> [WORK TASK]: In the data below, find the line that contains "building: none -> [115,158,143,195]" and the line that contains "building: [261,238,335,307] -> none". Copy both, plus every line between them, exactly.

Dataset entries:
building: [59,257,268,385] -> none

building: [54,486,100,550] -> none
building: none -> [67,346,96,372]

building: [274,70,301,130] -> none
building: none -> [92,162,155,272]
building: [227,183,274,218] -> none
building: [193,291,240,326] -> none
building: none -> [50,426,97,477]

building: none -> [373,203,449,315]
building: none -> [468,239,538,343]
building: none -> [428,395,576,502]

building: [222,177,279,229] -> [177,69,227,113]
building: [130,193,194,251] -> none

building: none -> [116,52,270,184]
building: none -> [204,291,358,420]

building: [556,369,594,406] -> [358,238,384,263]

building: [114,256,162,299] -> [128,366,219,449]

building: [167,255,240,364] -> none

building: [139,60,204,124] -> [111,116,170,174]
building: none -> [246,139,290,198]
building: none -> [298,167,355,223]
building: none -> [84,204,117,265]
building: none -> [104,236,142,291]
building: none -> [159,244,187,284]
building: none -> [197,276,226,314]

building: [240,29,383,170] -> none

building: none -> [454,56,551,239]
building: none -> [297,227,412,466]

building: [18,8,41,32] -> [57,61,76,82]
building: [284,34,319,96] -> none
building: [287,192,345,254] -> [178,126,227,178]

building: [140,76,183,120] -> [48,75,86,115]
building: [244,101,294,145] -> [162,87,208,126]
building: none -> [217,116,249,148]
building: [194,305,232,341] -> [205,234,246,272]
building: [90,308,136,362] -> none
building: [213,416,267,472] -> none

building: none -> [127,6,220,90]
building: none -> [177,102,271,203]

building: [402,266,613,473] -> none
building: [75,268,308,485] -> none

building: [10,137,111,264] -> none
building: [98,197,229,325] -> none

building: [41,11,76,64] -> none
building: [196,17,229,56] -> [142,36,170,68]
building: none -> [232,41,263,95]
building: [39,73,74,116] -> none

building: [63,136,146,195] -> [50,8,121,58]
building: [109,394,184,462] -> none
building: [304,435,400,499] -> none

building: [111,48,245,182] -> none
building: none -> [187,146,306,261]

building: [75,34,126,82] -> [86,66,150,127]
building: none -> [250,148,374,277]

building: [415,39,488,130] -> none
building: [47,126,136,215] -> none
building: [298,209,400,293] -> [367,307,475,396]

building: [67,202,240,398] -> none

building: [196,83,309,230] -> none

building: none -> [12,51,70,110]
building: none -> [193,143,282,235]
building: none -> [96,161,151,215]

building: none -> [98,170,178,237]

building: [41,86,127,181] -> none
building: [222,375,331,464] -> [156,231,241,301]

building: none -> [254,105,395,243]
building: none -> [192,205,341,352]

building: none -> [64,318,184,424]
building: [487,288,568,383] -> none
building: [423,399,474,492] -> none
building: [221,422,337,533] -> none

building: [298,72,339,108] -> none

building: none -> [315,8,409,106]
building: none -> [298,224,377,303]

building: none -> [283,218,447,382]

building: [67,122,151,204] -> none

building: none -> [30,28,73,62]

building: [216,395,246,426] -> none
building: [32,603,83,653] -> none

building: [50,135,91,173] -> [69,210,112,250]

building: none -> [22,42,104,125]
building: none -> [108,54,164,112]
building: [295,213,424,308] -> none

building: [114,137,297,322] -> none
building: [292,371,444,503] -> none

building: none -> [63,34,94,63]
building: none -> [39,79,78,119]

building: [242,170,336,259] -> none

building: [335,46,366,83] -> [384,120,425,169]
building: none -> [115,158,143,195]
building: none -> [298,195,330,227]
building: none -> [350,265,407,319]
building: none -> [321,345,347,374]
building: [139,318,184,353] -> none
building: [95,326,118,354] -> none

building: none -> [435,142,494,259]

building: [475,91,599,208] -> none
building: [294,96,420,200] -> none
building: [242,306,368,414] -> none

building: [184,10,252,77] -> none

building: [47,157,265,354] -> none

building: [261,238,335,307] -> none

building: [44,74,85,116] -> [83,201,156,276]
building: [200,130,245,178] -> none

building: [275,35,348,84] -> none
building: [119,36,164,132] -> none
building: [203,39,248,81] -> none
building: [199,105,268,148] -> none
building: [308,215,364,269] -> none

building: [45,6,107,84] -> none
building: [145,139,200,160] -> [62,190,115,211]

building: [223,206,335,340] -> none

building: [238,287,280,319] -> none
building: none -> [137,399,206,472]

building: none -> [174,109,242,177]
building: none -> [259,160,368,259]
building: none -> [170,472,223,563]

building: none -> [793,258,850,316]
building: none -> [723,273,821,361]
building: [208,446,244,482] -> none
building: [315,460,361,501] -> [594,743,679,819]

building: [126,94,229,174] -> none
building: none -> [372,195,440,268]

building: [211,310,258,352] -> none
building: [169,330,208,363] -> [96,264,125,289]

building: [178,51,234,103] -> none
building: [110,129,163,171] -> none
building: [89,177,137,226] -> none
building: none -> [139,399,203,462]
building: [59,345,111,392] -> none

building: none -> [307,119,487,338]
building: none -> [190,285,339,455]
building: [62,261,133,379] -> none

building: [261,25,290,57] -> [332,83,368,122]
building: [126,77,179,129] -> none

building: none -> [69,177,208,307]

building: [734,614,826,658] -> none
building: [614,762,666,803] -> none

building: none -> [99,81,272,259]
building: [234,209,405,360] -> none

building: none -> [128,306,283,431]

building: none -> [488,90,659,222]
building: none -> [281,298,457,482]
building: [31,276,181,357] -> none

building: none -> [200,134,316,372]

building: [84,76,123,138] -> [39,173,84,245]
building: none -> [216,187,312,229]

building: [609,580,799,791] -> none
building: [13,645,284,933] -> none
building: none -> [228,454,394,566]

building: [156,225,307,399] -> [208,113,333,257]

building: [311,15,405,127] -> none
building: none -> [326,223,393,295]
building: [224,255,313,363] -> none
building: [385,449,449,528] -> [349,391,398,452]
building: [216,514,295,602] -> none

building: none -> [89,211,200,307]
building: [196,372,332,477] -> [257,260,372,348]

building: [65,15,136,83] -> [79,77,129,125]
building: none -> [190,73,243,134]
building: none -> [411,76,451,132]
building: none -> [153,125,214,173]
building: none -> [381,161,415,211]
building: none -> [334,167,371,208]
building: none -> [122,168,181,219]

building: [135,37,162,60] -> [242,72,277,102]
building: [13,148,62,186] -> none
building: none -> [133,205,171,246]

> [OUTPUT OF THE TASK]:
building: none -> [115,158,143,195]
building: none -> [298,195,330,227]
building: none -> [350,265,407,319]
building: none -> [321,345,347,374]
building: [139,318,184,353] -> none
building: [95,326,118,354] -> none

building: none -> [435,142,494,259]

building: [475,91,599,208] -> none
building: [294,96,420,200] -> none
building: [242,306,368,414] -> none

building: [184,10,252,77] -> none

building: [47,157,265,354] -> none

building: [261,238,335,307] -> none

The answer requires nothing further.